- [Task to complete]: Give only the number of lines in these records that contain the word "KEYS".

(Before and after images)
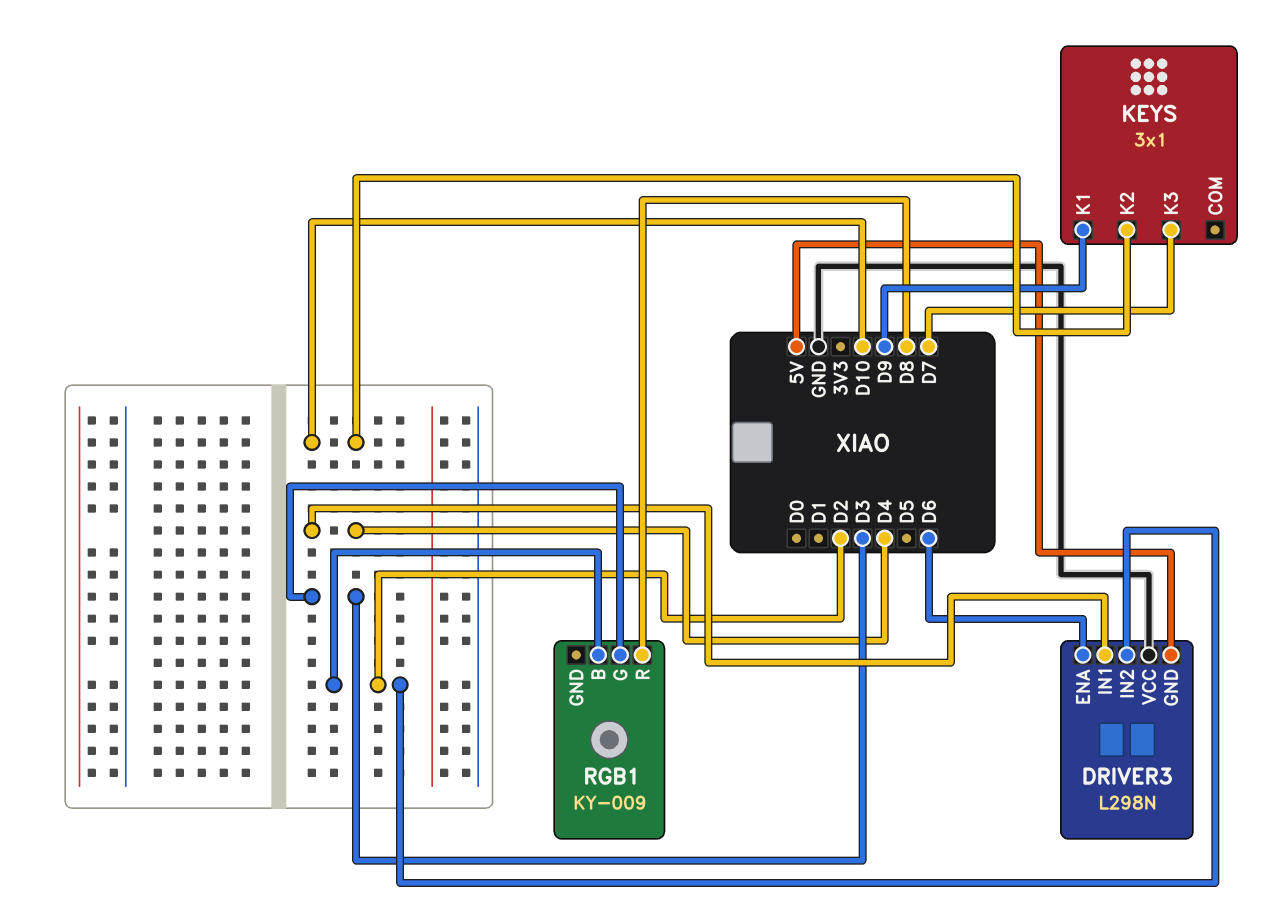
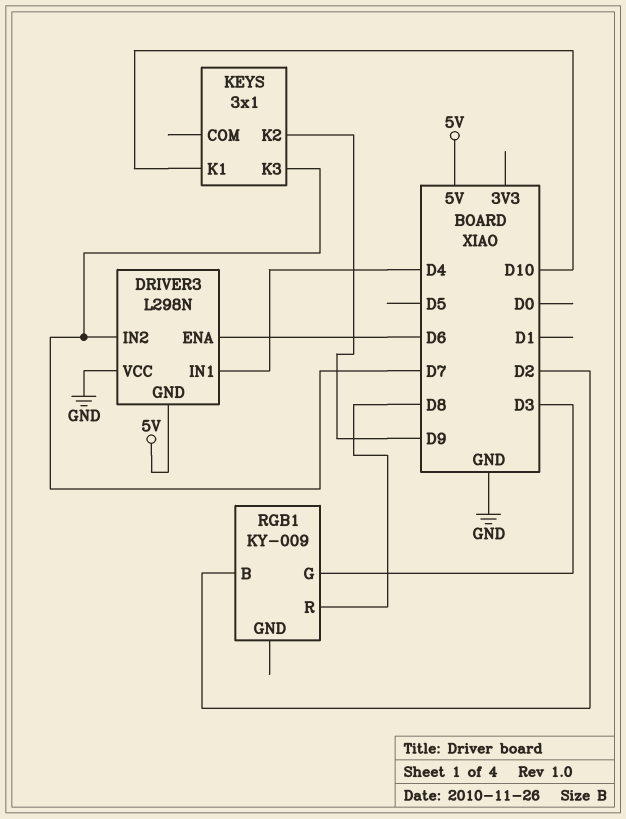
DRIVER3 pin IN2: D2 -> D7
KEYS pin K1: D9 -> D10
KEYS pin K2: D10 -> D9

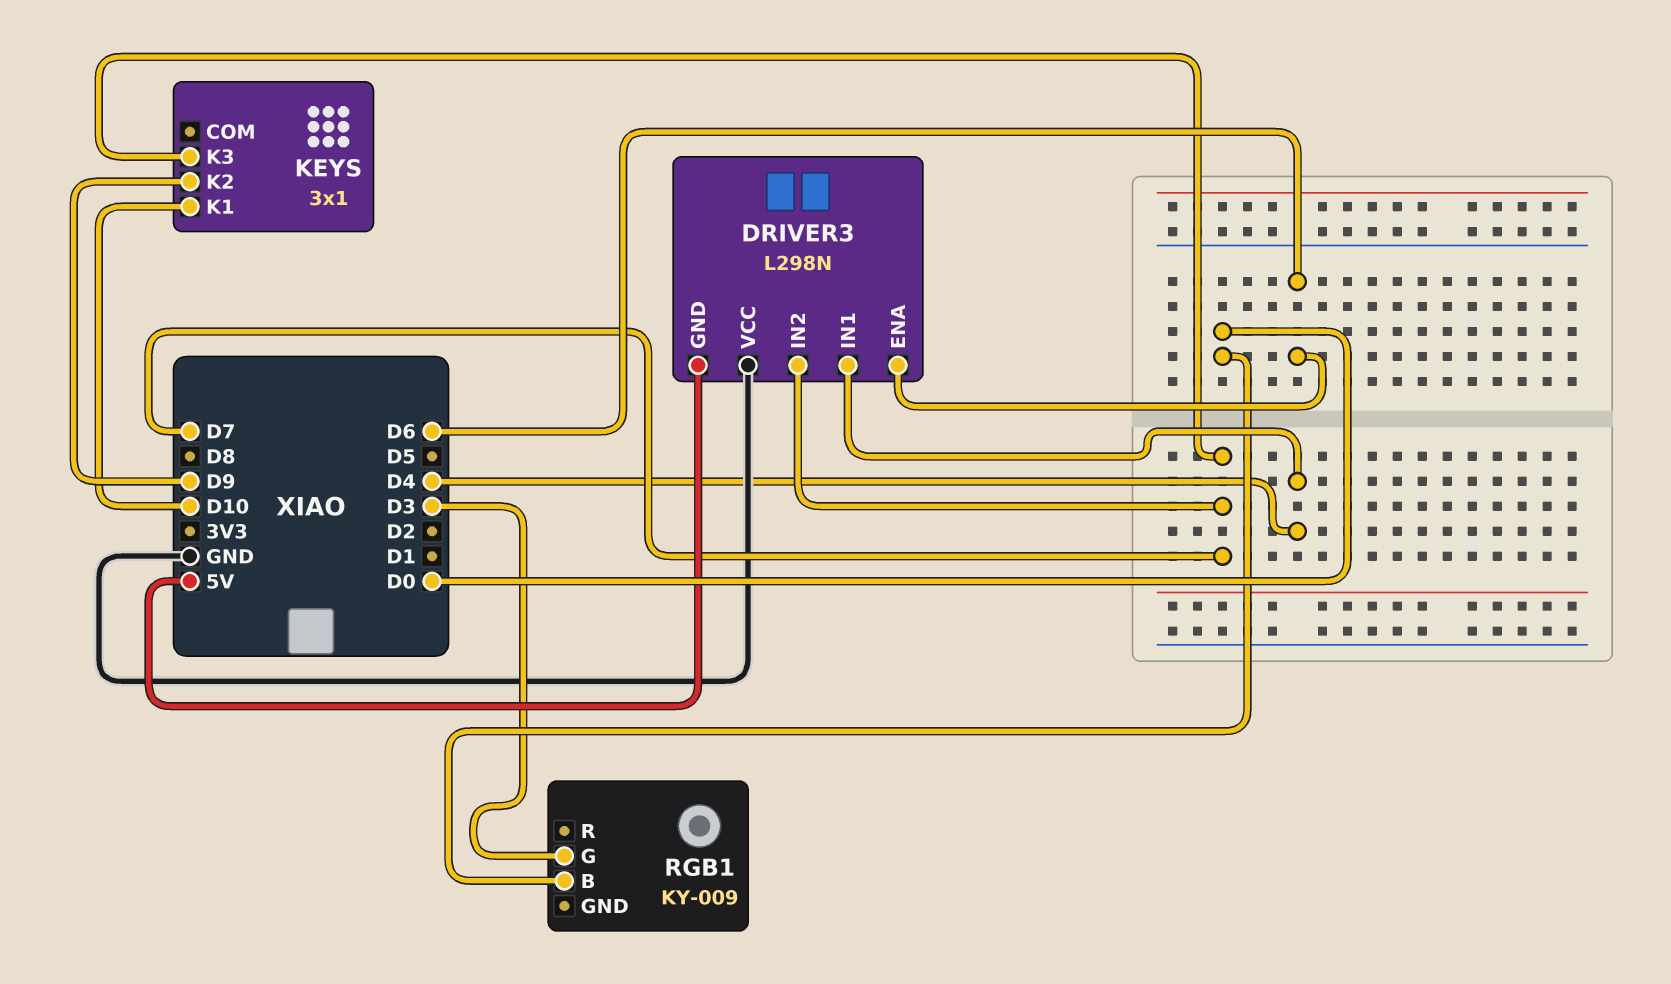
RGB1 pin B: D2 -> D0
RGB1 pin R: D8 -> none

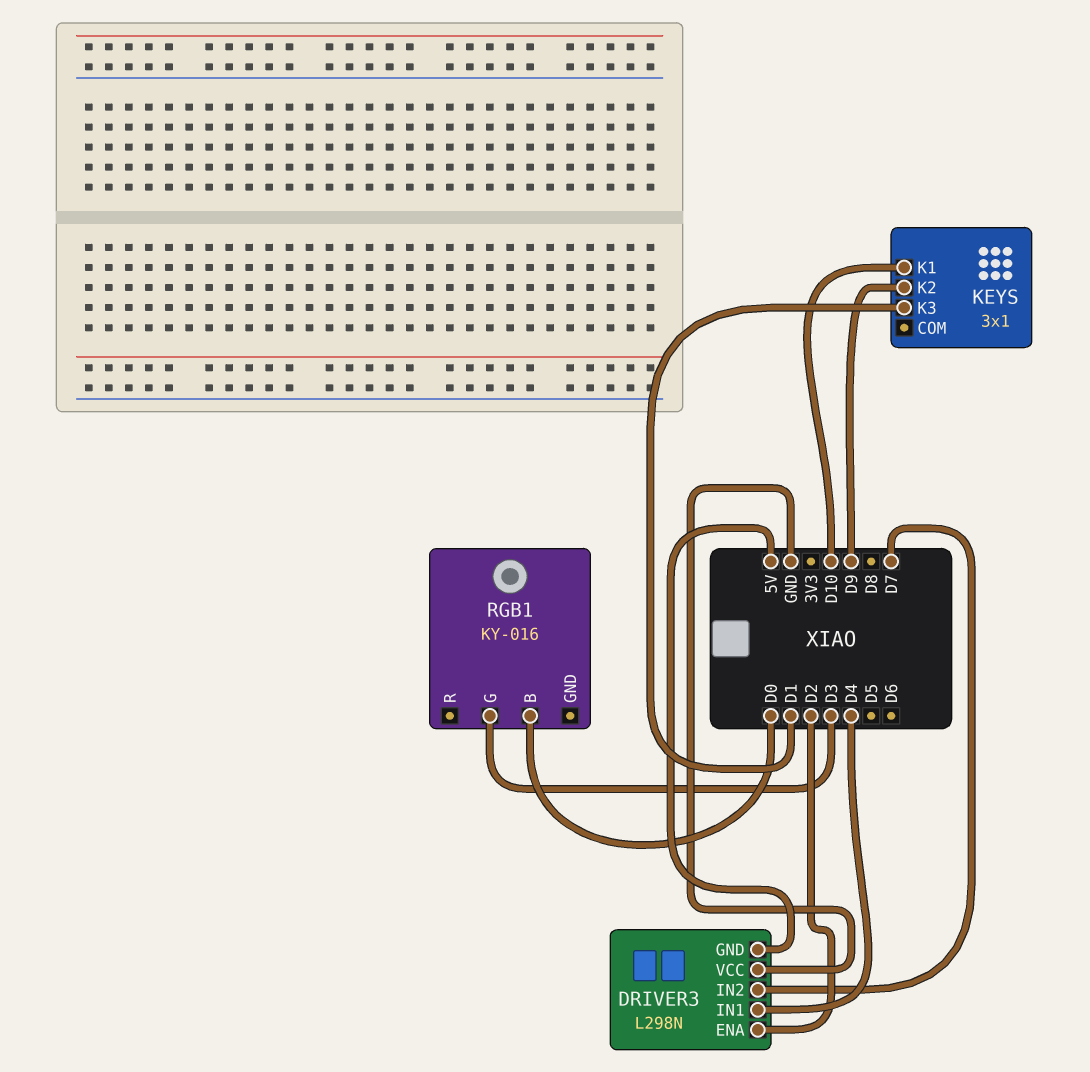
DRIVER3 pin ENA: D6 -> D2
KEYS pin K3: D7 -> D1
RGB1: KY-009 -> KY-016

- [Exercise response]: 3